Without any change, set down every record below.

┌─ Data under study

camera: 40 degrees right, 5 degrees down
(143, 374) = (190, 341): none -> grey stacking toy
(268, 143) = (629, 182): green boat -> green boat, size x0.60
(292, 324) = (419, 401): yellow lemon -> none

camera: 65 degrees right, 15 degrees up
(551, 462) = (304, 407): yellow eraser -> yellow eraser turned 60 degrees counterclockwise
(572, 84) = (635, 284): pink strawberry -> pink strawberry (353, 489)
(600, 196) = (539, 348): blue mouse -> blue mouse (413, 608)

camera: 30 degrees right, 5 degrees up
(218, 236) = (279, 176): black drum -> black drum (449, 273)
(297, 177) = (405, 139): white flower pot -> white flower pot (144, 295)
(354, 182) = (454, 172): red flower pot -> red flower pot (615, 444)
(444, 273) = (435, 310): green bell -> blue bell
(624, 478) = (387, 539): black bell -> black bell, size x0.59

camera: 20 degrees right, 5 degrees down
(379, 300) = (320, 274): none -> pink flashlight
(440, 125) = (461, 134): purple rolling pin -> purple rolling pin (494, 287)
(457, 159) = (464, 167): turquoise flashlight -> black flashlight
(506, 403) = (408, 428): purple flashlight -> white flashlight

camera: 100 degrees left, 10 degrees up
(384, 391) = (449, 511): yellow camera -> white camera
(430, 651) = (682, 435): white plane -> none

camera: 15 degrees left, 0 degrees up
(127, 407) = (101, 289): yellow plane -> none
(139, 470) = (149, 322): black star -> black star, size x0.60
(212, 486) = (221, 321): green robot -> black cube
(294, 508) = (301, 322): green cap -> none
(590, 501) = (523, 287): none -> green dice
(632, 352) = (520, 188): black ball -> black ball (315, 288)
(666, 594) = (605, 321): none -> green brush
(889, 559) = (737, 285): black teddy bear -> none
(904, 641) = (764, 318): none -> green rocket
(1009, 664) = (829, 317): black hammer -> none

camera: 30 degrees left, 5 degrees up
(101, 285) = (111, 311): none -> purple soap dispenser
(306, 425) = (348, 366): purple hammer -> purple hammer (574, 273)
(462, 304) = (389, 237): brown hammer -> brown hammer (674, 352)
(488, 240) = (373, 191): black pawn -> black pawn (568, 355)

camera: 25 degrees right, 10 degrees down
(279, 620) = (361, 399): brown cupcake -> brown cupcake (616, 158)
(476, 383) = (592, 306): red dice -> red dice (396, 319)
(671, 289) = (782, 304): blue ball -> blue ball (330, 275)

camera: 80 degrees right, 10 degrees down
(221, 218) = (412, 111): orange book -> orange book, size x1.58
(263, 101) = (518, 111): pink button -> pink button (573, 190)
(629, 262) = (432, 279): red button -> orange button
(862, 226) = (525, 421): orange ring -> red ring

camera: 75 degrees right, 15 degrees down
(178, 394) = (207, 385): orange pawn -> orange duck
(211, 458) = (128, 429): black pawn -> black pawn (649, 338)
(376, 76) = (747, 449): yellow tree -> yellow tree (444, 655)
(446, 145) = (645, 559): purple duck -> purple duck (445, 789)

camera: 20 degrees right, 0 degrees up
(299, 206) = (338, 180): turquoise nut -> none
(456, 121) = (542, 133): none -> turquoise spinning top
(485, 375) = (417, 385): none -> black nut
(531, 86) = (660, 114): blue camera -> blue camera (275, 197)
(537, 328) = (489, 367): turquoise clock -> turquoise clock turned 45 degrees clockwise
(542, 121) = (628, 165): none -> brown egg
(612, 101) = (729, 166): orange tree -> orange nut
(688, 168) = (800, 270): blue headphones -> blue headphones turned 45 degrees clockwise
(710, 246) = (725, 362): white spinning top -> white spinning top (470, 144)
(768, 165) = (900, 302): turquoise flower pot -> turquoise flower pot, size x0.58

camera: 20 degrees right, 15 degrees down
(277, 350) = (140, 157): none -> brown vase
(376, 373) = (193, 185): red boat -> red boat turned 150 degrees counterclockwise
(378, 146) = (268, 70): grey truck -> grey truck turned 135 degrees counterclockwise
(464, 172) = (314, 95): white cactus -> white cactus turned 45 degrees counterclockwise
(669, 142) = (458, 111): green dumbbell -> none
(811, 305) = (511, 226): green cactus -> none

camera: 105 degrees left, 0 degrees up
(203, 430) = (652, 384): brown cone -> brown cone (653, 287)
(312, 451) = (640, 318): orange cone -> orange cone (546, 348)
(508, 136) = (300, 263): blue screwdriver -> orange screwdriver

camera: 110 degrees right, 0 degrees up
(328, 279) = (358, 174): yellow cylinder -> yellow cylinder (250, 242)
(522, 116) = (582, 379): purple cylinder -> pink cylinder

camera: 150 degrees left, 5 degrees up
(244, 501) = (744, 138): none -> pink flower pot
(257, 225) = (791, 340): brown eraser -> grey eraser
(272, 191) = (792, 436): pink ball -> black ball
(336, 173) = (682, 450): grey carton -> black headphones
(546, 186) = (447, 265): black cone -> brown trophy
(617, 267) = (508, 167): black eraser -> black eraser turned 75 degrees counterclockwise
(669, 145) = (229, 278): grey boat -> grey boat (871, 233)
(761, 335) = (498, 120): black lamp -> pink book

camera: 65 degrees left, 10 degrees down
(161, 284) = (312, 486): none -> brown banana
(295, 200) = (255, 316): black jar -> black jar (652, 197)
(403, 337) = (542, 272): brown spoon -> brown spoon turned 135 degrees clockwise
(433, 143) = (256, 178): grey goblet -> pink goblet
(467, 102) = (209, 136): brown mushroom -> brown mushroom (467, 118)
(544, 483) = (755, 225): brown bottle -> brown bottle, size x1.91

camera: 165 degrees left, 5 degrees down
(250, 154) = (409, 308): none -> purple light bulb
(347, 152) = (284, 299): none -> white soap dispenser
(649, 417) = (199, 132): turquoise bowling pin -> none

└─

» **Completed exercise**:
camera: 40 degrees right, 5 degrees down
(143, 374) = (190, 341): none -> grey stacking toy
(268, 143) = (629, 182): green boat -> green boat, size x0.60
(292, 324) = (419, 401): yellow lemon -> none

camera: 65 degrees right, 15 degrees up
(551, 462) = (304, 407): yellow eraser -> yellow eraser turned 60 degrees counterclockwise
(572, 84) = (635, 284): pink strawberry -> pink strawberry (353, 489)
(600, 196) = (539, 348): blue mouse -> blue mouse (413, 608)

camera: 30 degrees right, 5 degrees up
(218, 236) = (279, 176): black drum -> black drum (449, 273)
(297, 177) = (405, 139): white flower pot -> white flower pot (144, 295)
(354, 182) = (454, 172): red flower pot -> red flower pot (615, 444)
(444, 273) = (435, 310): green bell -> blue bell
(624, 478) = (387, 539): black bell -> black bell, size x0.59

camera: 20 degrees right, 5 degrees down
(379, 300) = (320, 274): none -> pink flashlight
(440, 125) = (461, 134): purple rolling pin -> purple rolling pin (494, 287)
(457, 159) = (464, 167): turquoise flashlight -> black flashlight
(506, 403) = (408, 428): purple flashlight -> white flashlight

camera: 100 degrees left, 10 degrees up
(384, 391) = (449, 511): yellow camera -> white camera
(430, 651) = (682, 435): white plane -> none

camera: 15 degrees left, 0 degrees up
(127, 407) = (101, 289): yellow plane -> none
(139, 470) = (149, 322): black star -> black star, size x0.60
(212, 486) = (221, 321): green robot -> black cube
(294, 508) = (301, 322): green cap -> none
(590, 501) = (523, 287): none -> green dice
(632, 352) = (520, 188): black ball -> black ball (315, 288)
(666, 594) = (605, 321): none -> green brush
(889, 559) = (737, 285): black teddy bear -> none
(904, 641) = (764, 318): none -> green rocket
(1009, 664) = (829, 317): black hammer -> none

camera: 30 degrees left, 5 degrees up
(101, 285) = (111, 311): none -> purple soap dispenser
(306, 425) = (348, 366): purple hammer -> purple hammer (574, 273)
(462, 304) = (389, 237): brown hammer -> brown hammer (674, 352)
(488, 240) = (373, 191): black pawn -> black pawn (568, 355)

camera: 25 degrees right, 10 degrees down
(279, 620) = (361, 399): brown cupcake -> brown cupcake (616, 158)
(476, 383) = (592, 306): red dice -> red dice (396, 319)
(671, 289) = (782, 304): blue ball -> blue ball (330, 275)

camera: 80 degrees right, 10 degrees down
(221, 218) = (412, 111): orange book -> orange book, size x1.58
(263, 101) = (518, 111): pink button -> pink button (573, 190)
(629, 262) = (432, 279): red button -> orange button
(862, 226) = (525, 421): orange ring -> red ring

camera: 75 degrees right, 15 degrees down
(178, 394) = (207, 385): orange pawn -> orange duck
(211, 458) = (128, 429): black pawn -> black pawn (649, 338)
(376, 76) = (747, 449): yellow tree -> yellow tree (444, 655)
(446, 145) = (645, 559): purple duck -> purple duck (445, 789)

camera: 20 degrees right, 0 degrees up
(299, 206) = (338, 180): turquoise nut -> none
(456, 121) = (542, 133): none -> turquoise spinning top
(485, 375) = (417, 385): none -> black nut
(531, 86) = (660, 114): blue camera -> blue camera (275, 197)
(537, 328) = (489, 367): turquoise clock -> turquoise clock turned 45 degrees clockwise
(542, 121) = (628, 165): none -> brown egg
(612, 101) = (729, 166): orange tree -> orange nut
(688, 168) = (800, 270): blue headphones -> blue headphones turned 45 degrees clockwise
(710, 246) = (725, 362): white spinning top -> white spinning top (470, 144)
(768, 165) = (900, 302): turquoise flower pot -> turquoise flower pot, size x0.58

camera: 20 degrees right, 15 degrees down
(277, 350) = (140, 157): none -> brown vase
(376, 373) = (193, 185): red boat -> red boat turned 150 degrees counterclockwise
(378, 146) = (268, 70): grey truck -> grey truck turned 135 degrees counterclockwise
(464, 172) = (314, 95): white cactus -> white cactus turned 45 degrees counterclockwise
(669, 142) = (458, 111): green dumbbell -> none
(811, 305) = (511, 226): green cactus -> none

camera: 105 degrees left, 0 degrees up
(203, 430) = (652, 384): brown cone -> brown cone (653, 287)
(312, 451) = (640, 318): orange cone -> orange cone (546, 348)
(508, 136) = (300, 263): blue screwdriver -> orange screwdriver

camera: 110 degrees right, 0 degrees up
(328, 279) = (358, 174): yellow cylinder -> yellow cylinder (250, 242)
(522, 116) = (582, 379): purple cylinder -> pink cylinder

camera: 150 degrees left, 5 degrees up
(244, 501) = (744, 138): none -> pink flower pot
(257, 225) = (791, 340): brown eraser -> grey eraser
(272, 191) = (792, 436): pink ball -> black ball
(336, 173) = (682, 450): grey carton -> black headphones
(546, 186) = (447, 265): black cone -> brown trophy
(617, 267) = (508, 167): black eraser -> black eraser turned 75 degrees counterclockwise
(669, 145) = (229, 278): grey boat -> grey boat (871, 233)
(761, 335) = (498, 120): black lamp -> pink book

camera: 65 degrees left, 10 degrees down
(161, 284) = (312, 486): none -> brown banana
(295, 200) = (255, 316): black jar -> black jar (652, 197)
(403, 337) = (542, 272): brown spoon -> brown spoon turned 135 degrees clockwise
(433, 143) = (256, 178): grey goblet -> pink goblet
(467, 102) = (209, 136): brown mushroom -> brown mushroom (467, 118)
(544, 483) = (755, 225): brown bottle -> brown bottle, size x1.91

camera: 165 degrees left, 5 degrees down
(250, 154) = (409, 308): none -> purple light bulb
(347, 152) = (284, 299): none -> white soap dispenser
(649, 417) = (199, 132): turquoise bowling pin -> none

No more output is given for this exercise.